_Data supplied_.
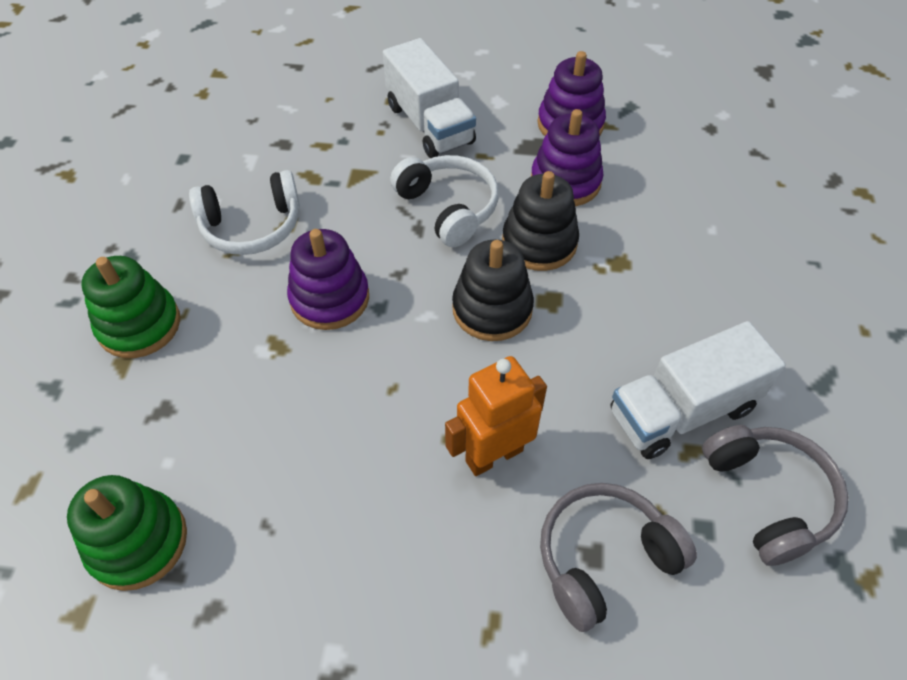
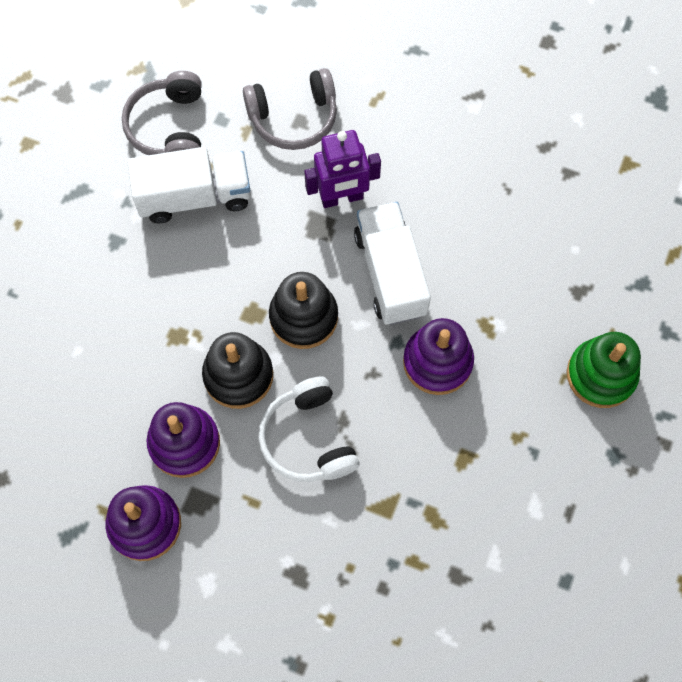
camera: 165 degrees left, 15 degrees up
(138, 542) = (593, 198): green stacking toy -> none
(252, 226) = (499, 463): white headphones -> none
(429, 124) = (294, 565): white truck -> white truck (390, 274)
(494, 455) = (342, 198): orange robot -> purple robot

==

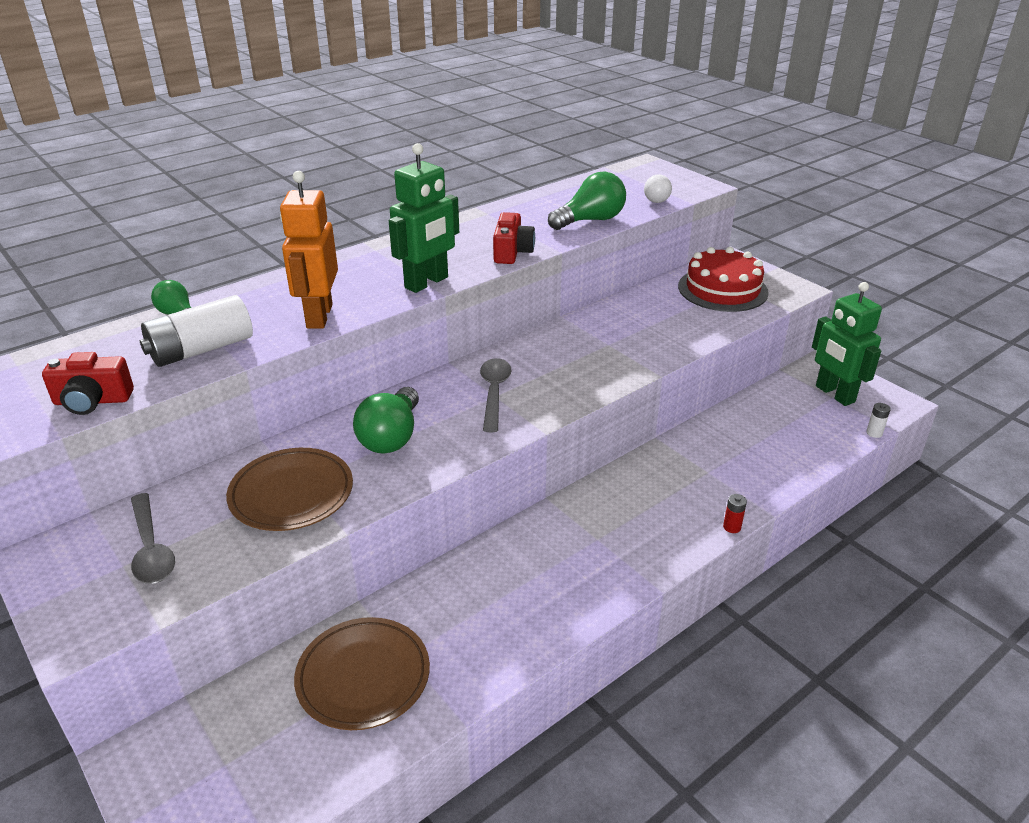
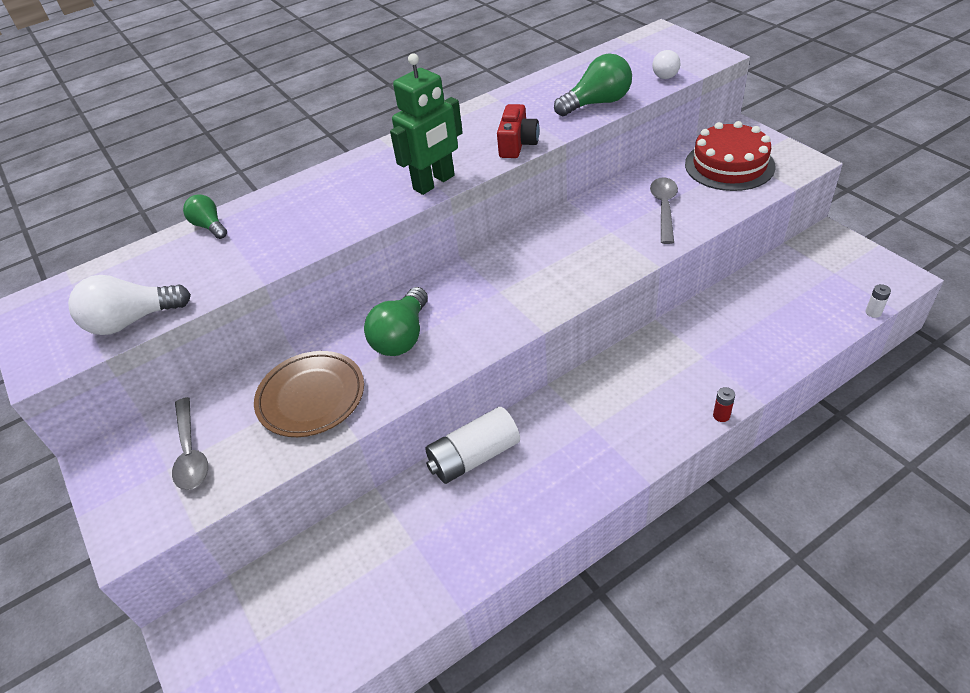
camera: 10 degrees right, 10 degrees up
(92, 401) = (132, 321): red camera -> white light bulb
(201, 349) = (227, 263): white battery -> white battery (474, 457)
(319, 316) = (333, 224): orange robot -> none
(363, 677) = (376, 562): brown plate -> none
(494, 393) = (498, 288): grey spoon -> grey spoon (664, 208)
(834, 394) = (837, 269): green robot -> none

...

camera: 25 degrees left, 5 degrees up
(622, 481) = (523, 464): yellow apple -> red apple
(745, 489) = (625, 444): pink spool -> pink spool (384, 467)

_Task instructions_. Pick out every line above that contains the word "left" and copy it.

_Exercise result_.
camera: 165 degrees left, 15 degrees up
camera: 25 degrees left, 5 degrees up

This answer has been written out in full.